### Description of the task
Would you print, word for word, only the lines running from the line with "orange cross: (175, 196)" to the last line of the entries, without the pictures?
:: Input
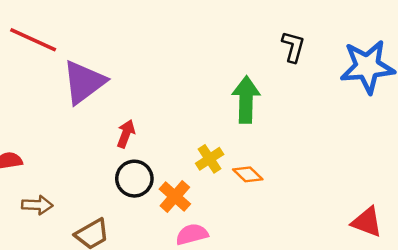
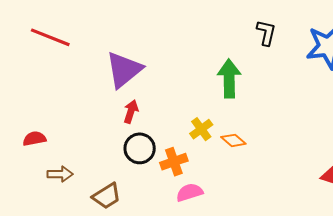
purple triangle: (84, 82) -> (124, 70), moved
orange cross: (175, 196) -> (174, 162), turned 32

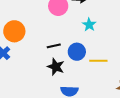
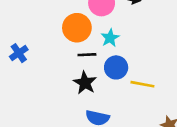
cyan star: (89, 25) -> (110, 38), moved
orange circle: (14, 31) -> (77, 28), moved

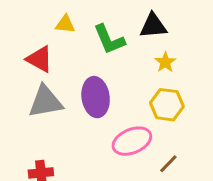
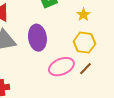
brown line: (168, 164) -> (85, 69), moved

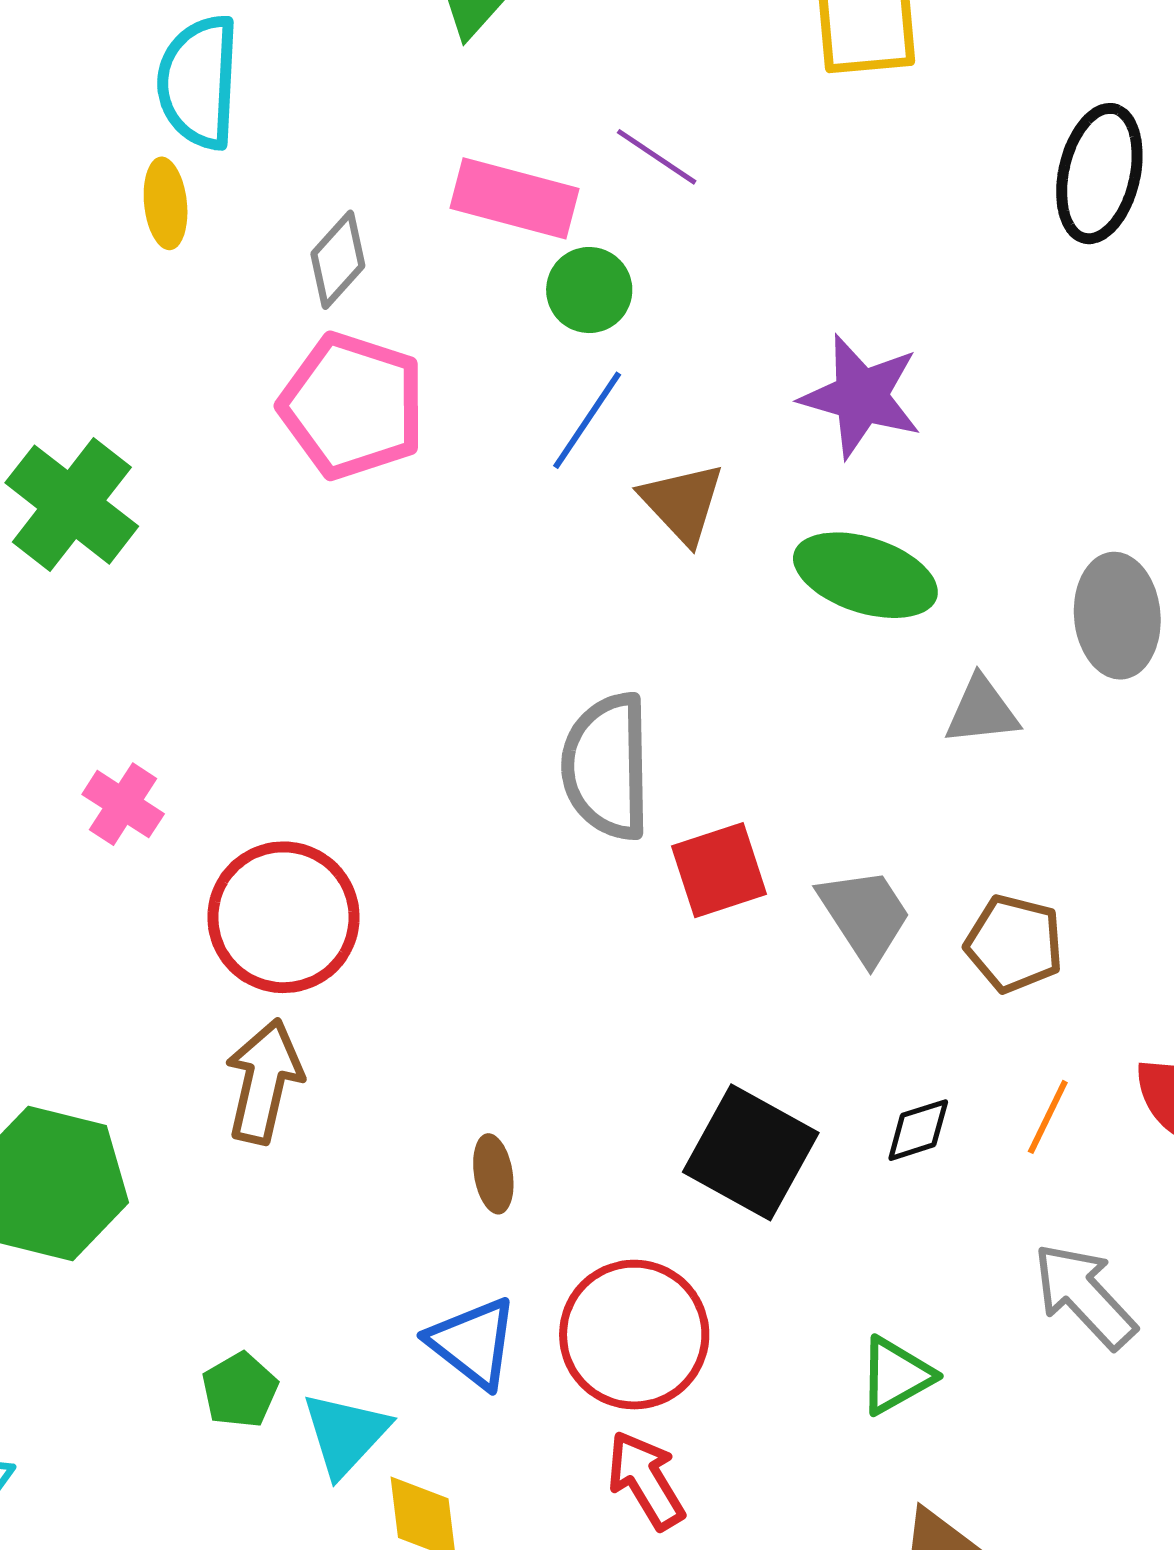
::::
### Exercise output
orange cross: (175, 196) -> (174, 162), turned 32

cyan star: (89, 25) -> (110, 38), moved
orange circle: (14, 31) -> (77, 28), moved

brown line: (168, 164) -> (85, 69), moved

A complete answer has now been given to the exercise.